What the task asks:
From the entries below, transcribe exactly the lines between the line holding "black box: 1 -> 2" and the line holding "yellow cheese: 4 -> 3", inclusive; skip all other lines.
─── Source records ───
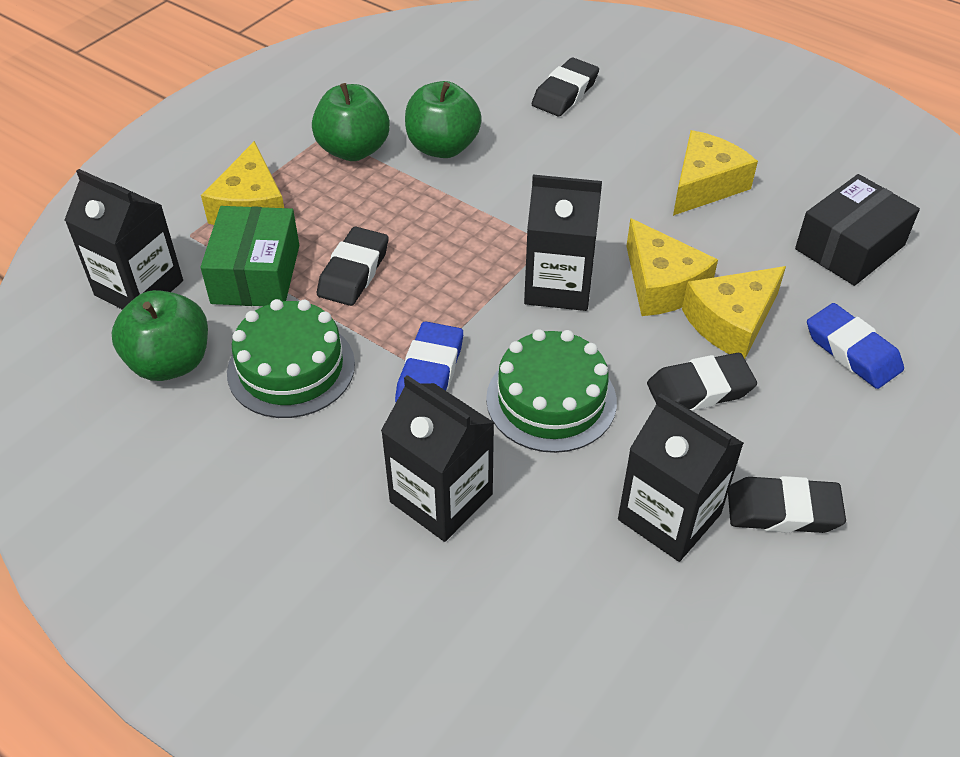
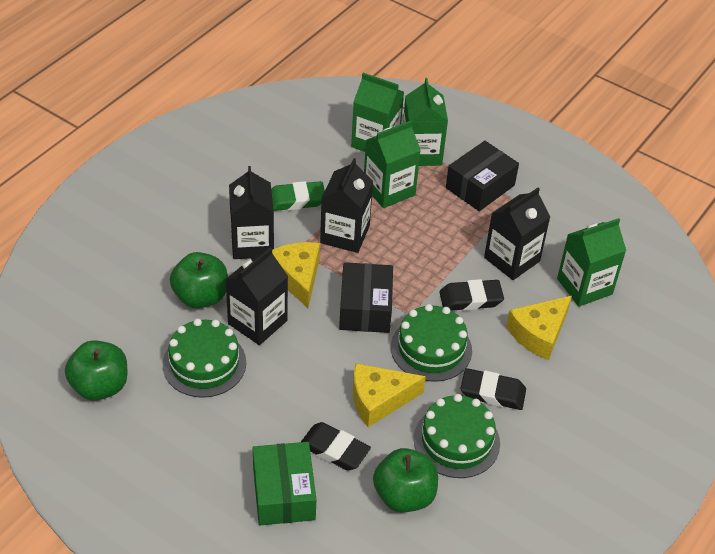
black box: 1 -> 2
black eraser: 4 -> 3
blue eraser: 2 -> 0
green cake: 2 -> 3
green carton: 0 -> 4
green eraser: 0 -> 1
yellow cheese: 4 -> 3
───
─── Source records ───
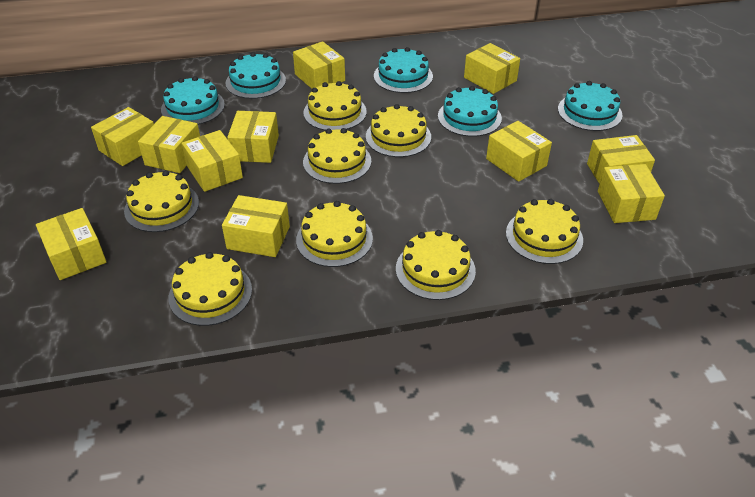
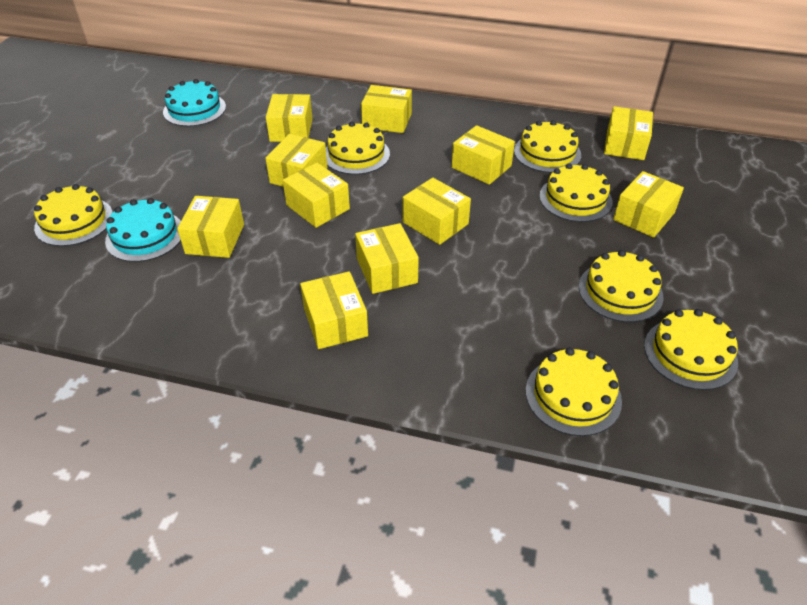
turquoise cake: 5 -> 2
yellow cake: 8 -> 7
───
Response box:
black box: 1 -> 2
black eraser: 4 -> 3
blue eraser: 2 -> 0
green cake: 2 -> 3
green carton: 0 -> 4
green eraser: 0 -> 1
yellow cheese: 4 -> 3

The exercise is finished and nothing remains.